[Source records Boundary: Start]
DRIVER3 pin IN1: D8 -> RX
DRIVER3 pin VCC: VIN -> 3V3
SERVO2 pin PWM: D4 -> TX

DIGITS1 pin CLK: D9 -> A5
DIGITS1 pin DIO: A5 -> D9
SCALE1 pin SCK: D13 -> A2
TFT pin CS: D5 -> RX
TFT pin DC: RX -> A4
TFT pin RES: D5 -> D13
[Source records Boundary: End]
[Source records Boundary: Start]
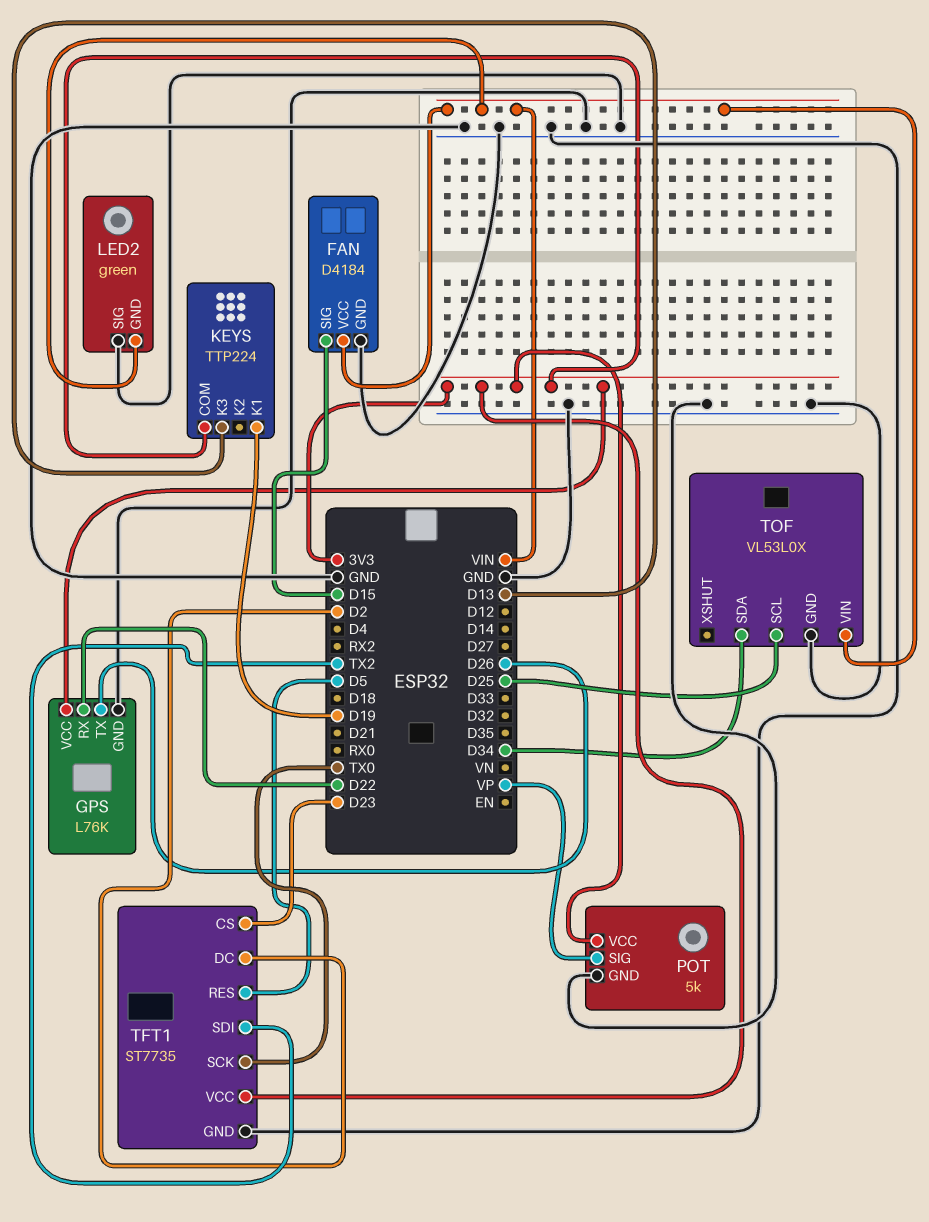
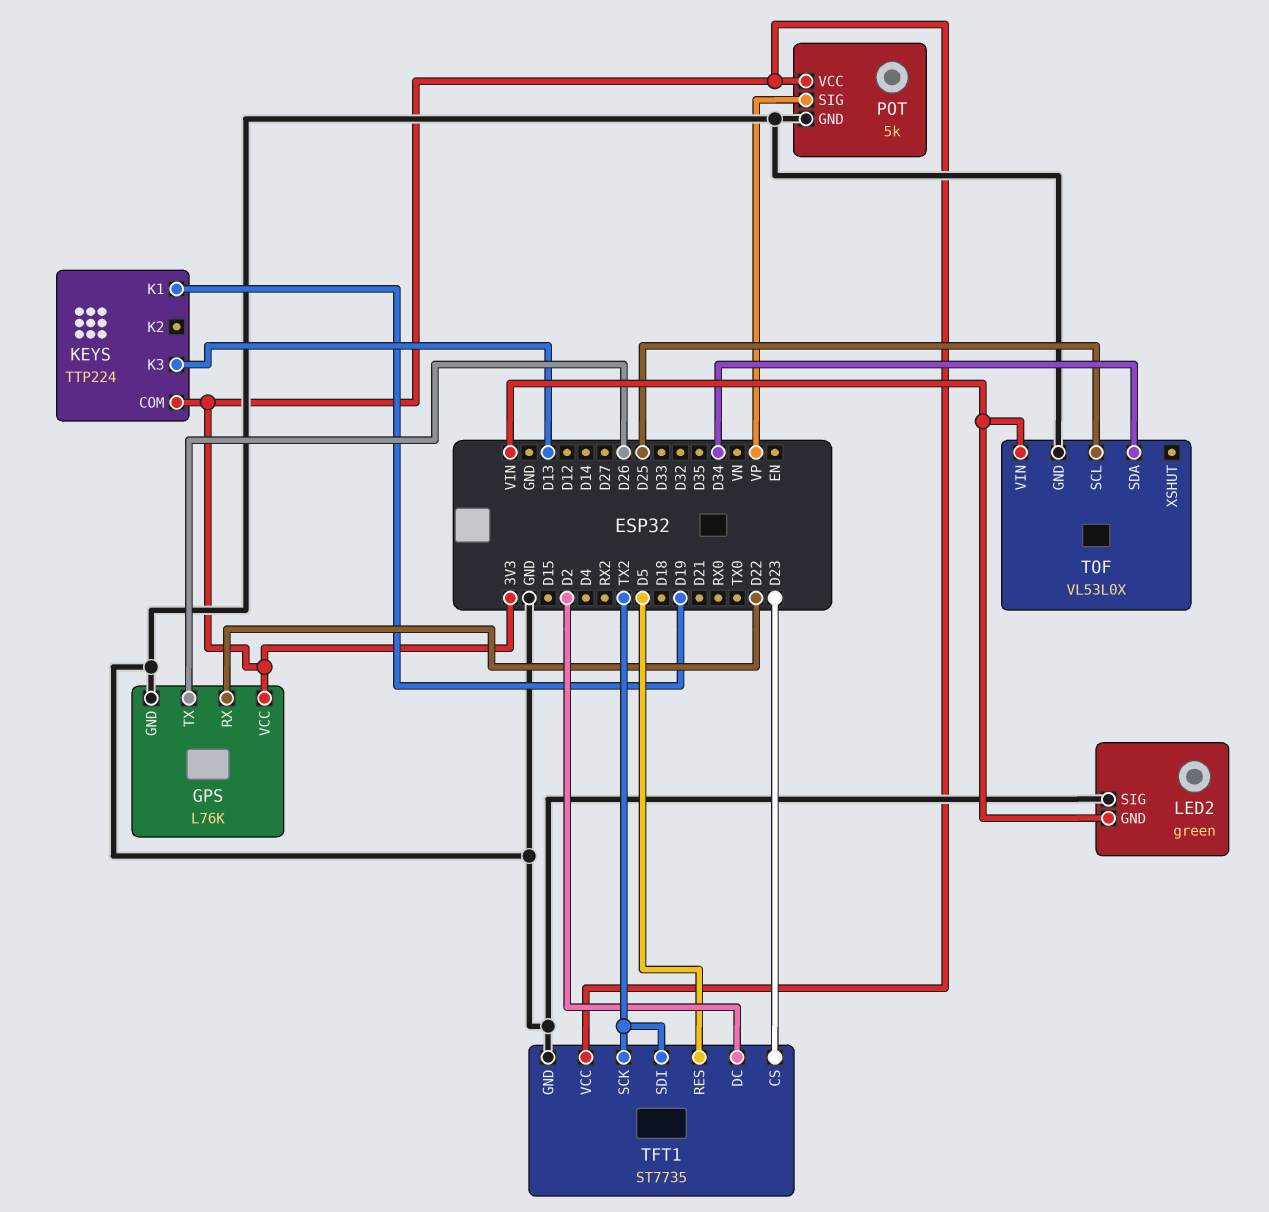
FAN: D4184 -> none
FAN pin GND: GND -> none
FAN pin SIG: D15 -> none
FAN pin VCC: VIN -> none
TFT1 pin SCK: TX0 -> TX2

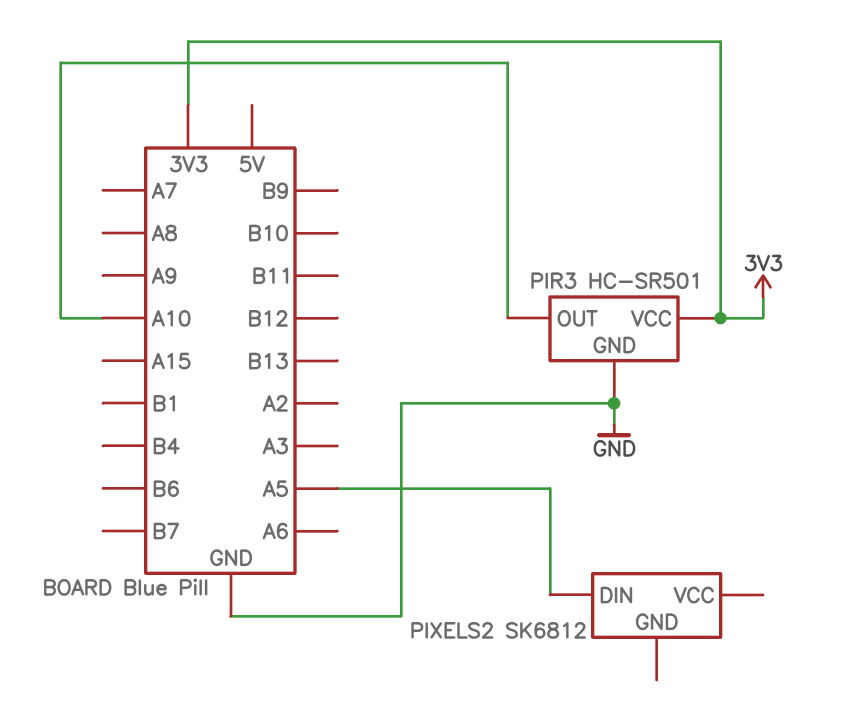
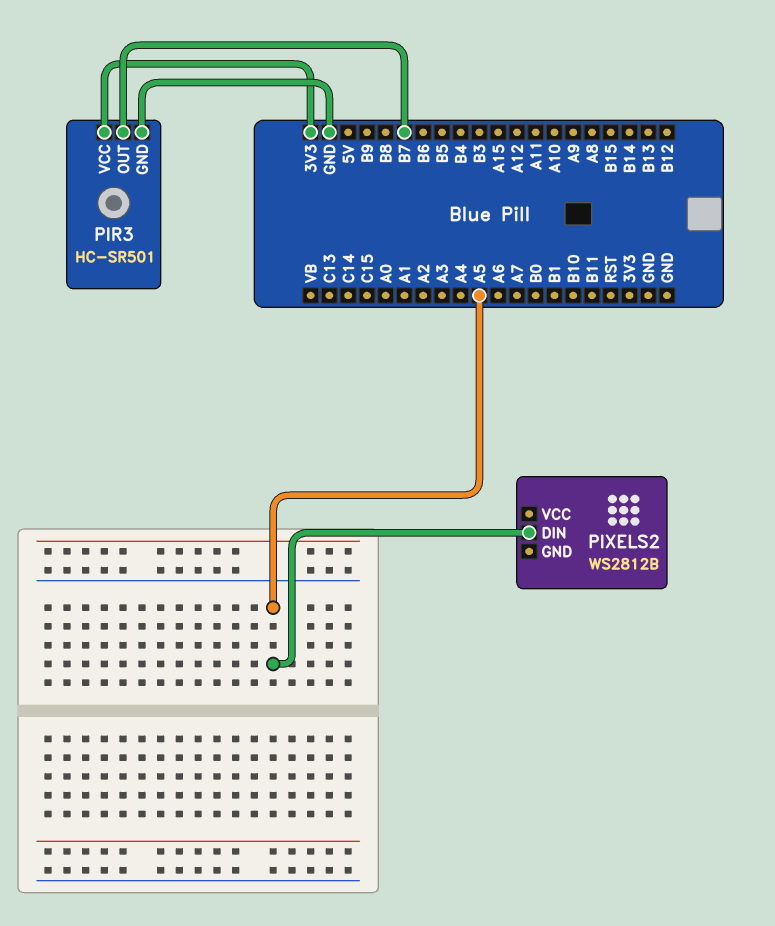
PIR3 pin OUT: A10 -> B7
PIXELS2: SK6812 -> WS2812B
[Source records Boundary: End]
To do ▸ In the entries above, one line contains "DRIVER3 pin IN1: D8 -> RX" and another contains "TFT pin RES: D5 -> D13". Reproduce exactly those two lines and the lines between them, nothing else.

Answer space ▸
DRIVER3 pin IN1: D8 -> RX
DRIVER3 pin VCC: VIN -> 3V3
SERVO2 pin PWM: D4 -> TX

DIGITS1 pin CLK: D9 -> A5
DIGITS1 pin DIO: A5 -> D9
SCALE1 pin SCK: D13 -> A2
TFT pin CS: D5 -> RX
TFT pin DC: RX -> A4
TFT pin RES: D5 -> D13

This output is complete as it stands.